*Assigned task*:
Copy the entries below verbatim, beginning with the line that contains "You are standing" and ending with the line that contains "(B) window screen", both lines included.

——

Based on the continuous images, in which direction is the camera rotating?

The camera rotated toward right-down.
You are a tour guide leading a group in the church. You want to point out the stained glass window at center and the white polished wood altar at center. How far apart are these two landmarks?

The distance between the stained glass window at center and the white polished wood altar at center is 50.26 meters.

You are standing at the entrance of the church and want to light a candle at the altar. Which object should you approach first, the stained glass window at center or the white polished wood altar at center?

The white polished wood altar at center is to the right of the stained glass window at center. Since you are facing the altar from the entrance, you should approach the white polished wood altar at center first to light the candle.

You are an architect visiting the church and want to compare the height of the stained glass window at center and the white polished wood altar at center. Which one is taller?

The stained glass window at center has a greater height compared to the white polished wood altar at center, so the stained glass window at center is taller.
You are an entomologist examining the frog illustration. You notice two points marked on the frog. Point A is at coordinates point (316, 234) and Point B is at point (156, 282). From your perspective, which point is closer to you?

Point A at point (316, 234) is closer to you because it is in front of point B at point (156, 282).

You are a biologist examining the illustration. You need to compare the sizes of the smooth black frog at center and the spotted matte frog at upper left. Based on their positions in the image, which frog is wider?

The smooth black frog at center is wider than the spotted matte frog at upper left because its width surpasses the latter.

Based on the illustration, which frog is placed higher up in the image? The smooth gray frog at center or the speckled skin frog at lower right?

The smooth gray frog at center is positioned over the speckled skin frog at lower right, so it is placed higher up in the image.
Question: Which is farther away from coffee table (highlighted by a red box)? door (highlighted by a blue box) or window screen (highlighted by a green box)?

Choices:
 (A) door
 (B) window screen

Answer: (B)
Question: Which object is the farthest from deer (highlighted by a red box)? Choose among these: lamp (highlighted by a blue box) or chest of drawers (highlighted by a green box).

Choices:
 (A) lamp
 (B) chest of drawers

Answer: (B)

——

*Task output*:
You are standing at the entrance of the church and want to light a candle at the altar. Which object should you approach first, the stained glass window at center or the white polished wood altar at center?

The white polished wood altar at center is to the right of the stained glass window at center. Since you are facing the altar from the entrance, you should approach the white polished wood altar at center first to light the candle.

You are an architect visiting the church and want to compare the height of the stained glass window at center and the white polished wood altar at center. Which one is taller?

The stained glass window at center has a greater height compared to the white polished wood altar at center, so the stained glass window at center is taller.
You are an entomologist examining the frog illustration. You notice two points marked on the frog. Point A is at coordinates point (316, 234) and Point B is at point (156, 282). From your perspective, which point is closer to you?

Point A at point (316, 234) is closer to you because it is in front of point B at point (156, 282).

You are a biologist examining the illustration. You need to compare the sizes of the smooth black frog at center and the spotted matte frog at upper left. Based on their positions in the image, which frog is wider?

The smooth black frog at center is wider than the spotted matte frog at upper left because its width surpasses the latter.

Based on the illustration, which frog is placed higher up in the image? The smooth gray frog at center or the speckled skin frog at lower right?

The smooth gray frog at center is positioned over the speckled skin frog at lower right, so it is placed higher up in the image.
Question: Which is farther away from coffee table (highlighted by a red box)? door (highlighted by a blue box) or window screen (highlighted by a green box)?

Choices:
 (A) door
 (B) window screen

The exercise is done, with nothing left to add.